"""

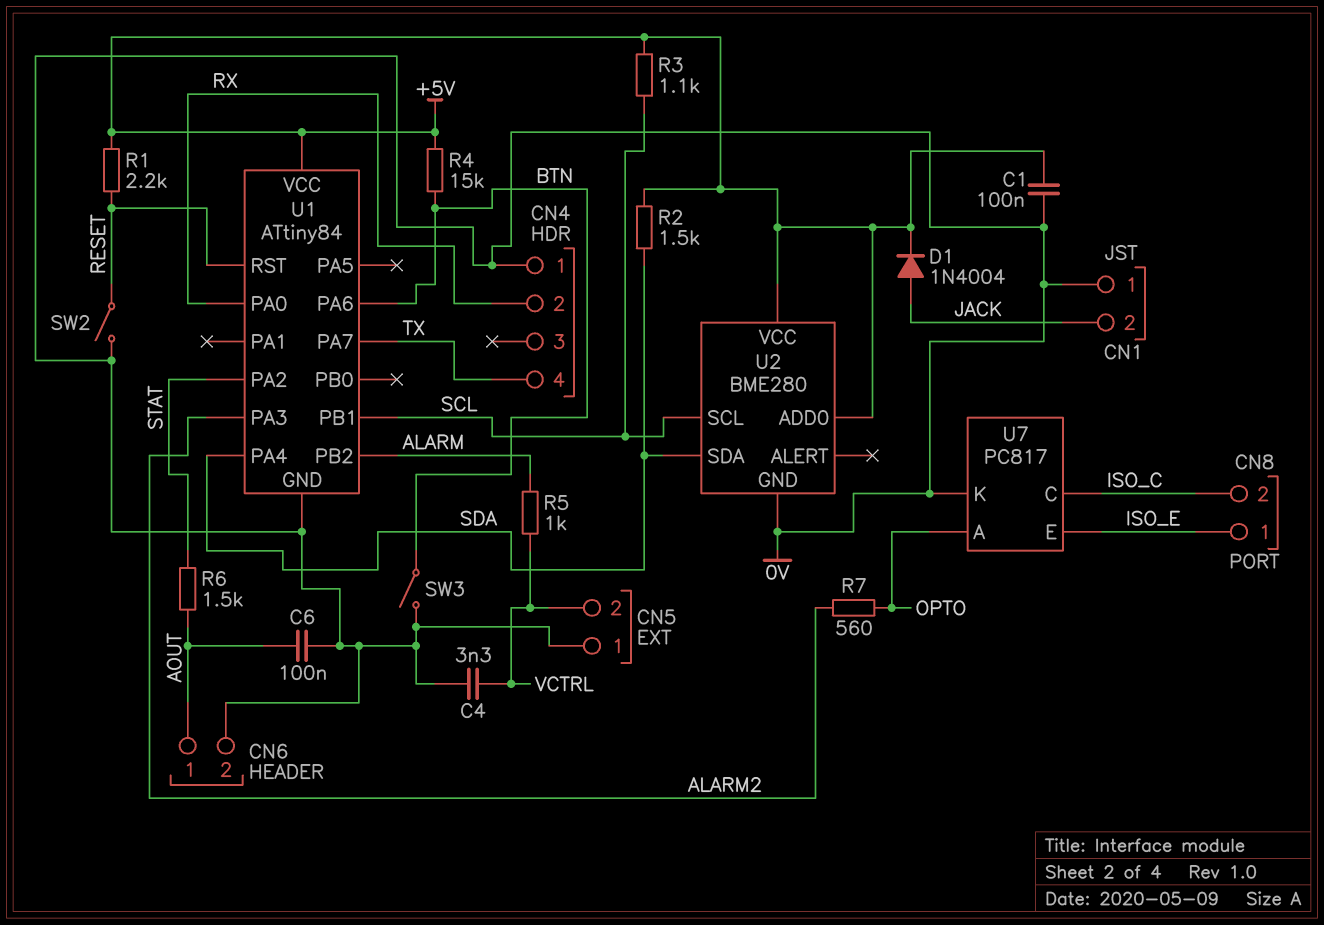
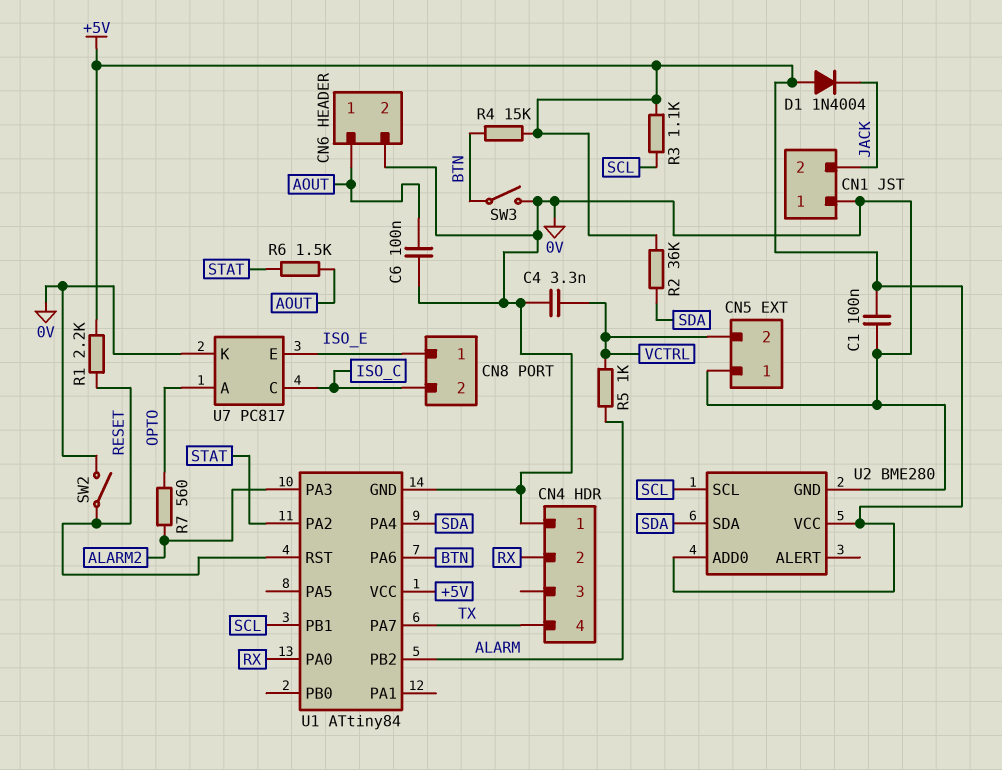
D1: diode 1N4004 (A JACK, K +5V) -> diode 1N4004 (A +5V, K JACK)
R2: 1.5k (+5V, SDA) -> 36k (+5V, SDA)

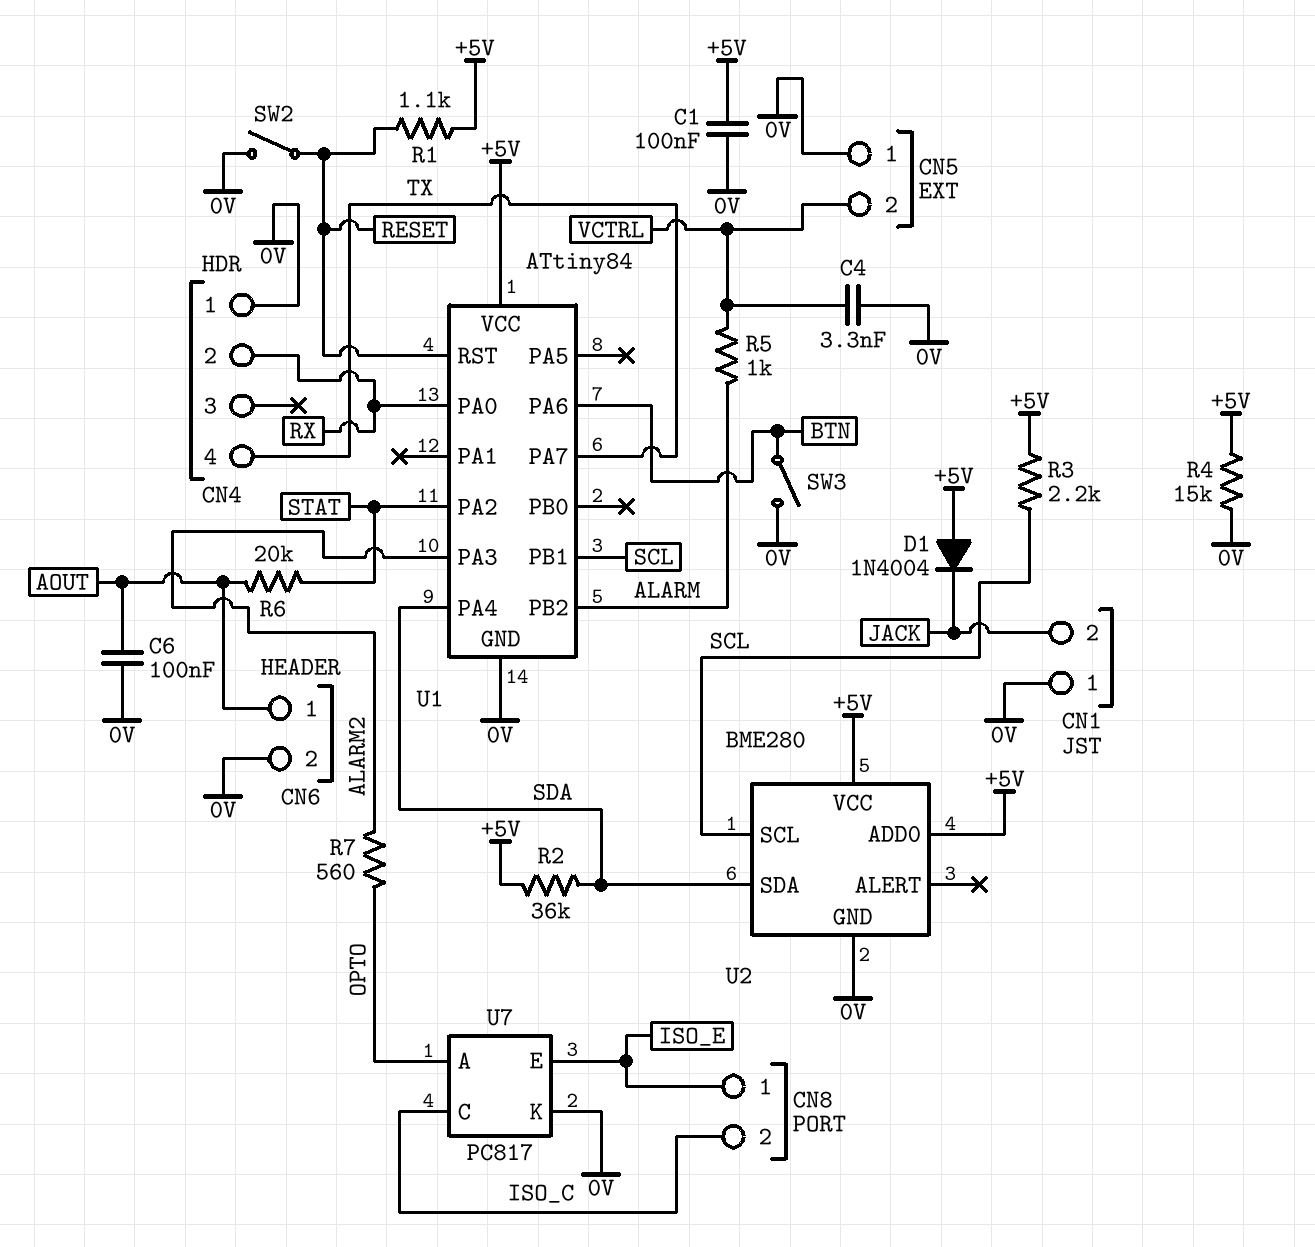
R1: 2.2k (+5V, RESET) -> 1.1k (+5V, RESET)
R3: 1.1k (+5V, SCL) -> 2.2k (+5V, SCL)
R4: 15k (+5V, BTN) -> 15k (+5V, 0V)
R6: 1.5k (AOUT, STAT) -> 20k (AOUT, STAT)

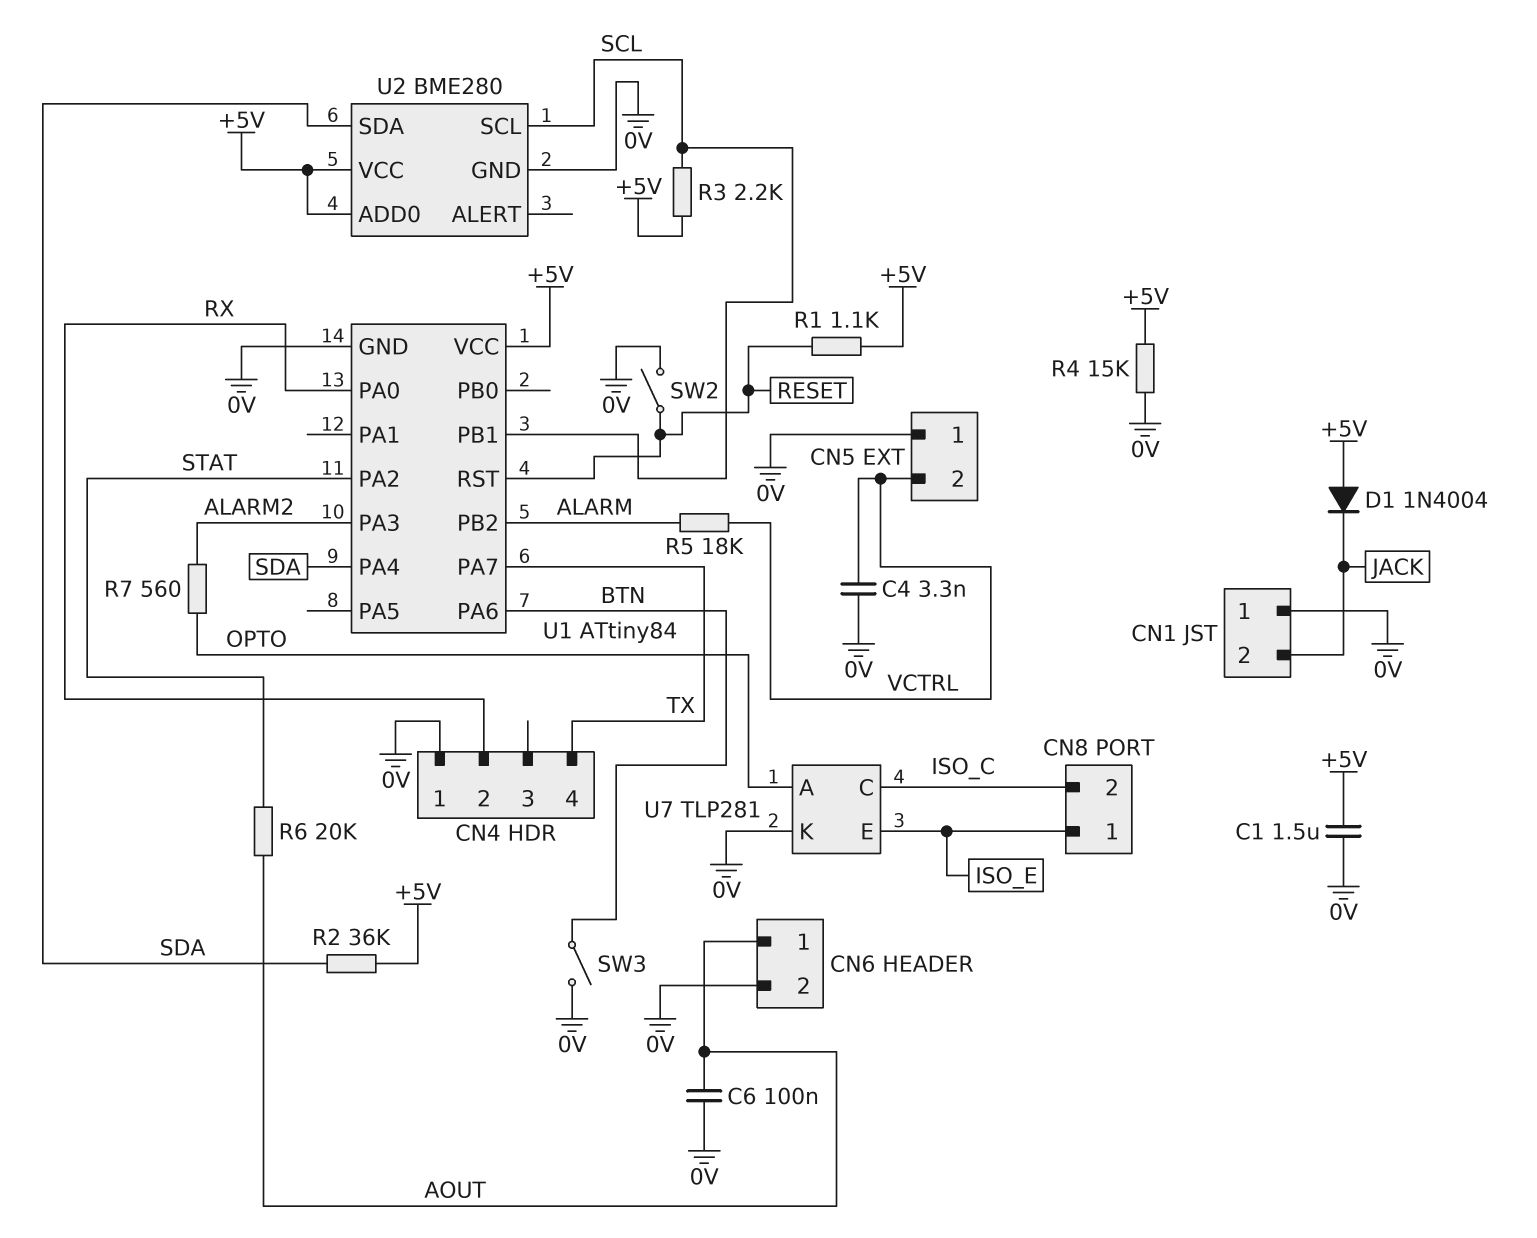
C1: 100nF (+5V, 0V) -> 1.5uF (+5V, 0V)
R5: 1k (ALARM, VCTRL) -> 18k (ALARM, VCTRL)
U7: PC817 -> TLP281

"""

● TASK REQUIREMENTS
Print the data above exactly; drop every picture.

● SOLUTION TO THIS PROBLEM
D1: diode 1N4004 (A JACK, K +5V) -> diode 1N4004 (A +5V, K JACK)
R2: 1.5k (+5V, SDA) -> 36k (+5V, SDA)

R1: 2.2k (+5V, RESET) -> 1.1k (+5V, RESET)
R3: 1.1k (+5V, SCL) -> 2.2k (+5V, SCL)
R4: 15k (+5V, BTN) -> 15k (+5V, 0V)
R6: 1.5k (AOUT, STAT) -> 20k (AOUT, STAT)

C1: 100nF (+5V, 0V) -> 1.5uF (+5V, 0V)
R5: 1k (ALARM, VCTRL) -> 18k (ALARM, VCTRL)
U7: PC817 -> TLP281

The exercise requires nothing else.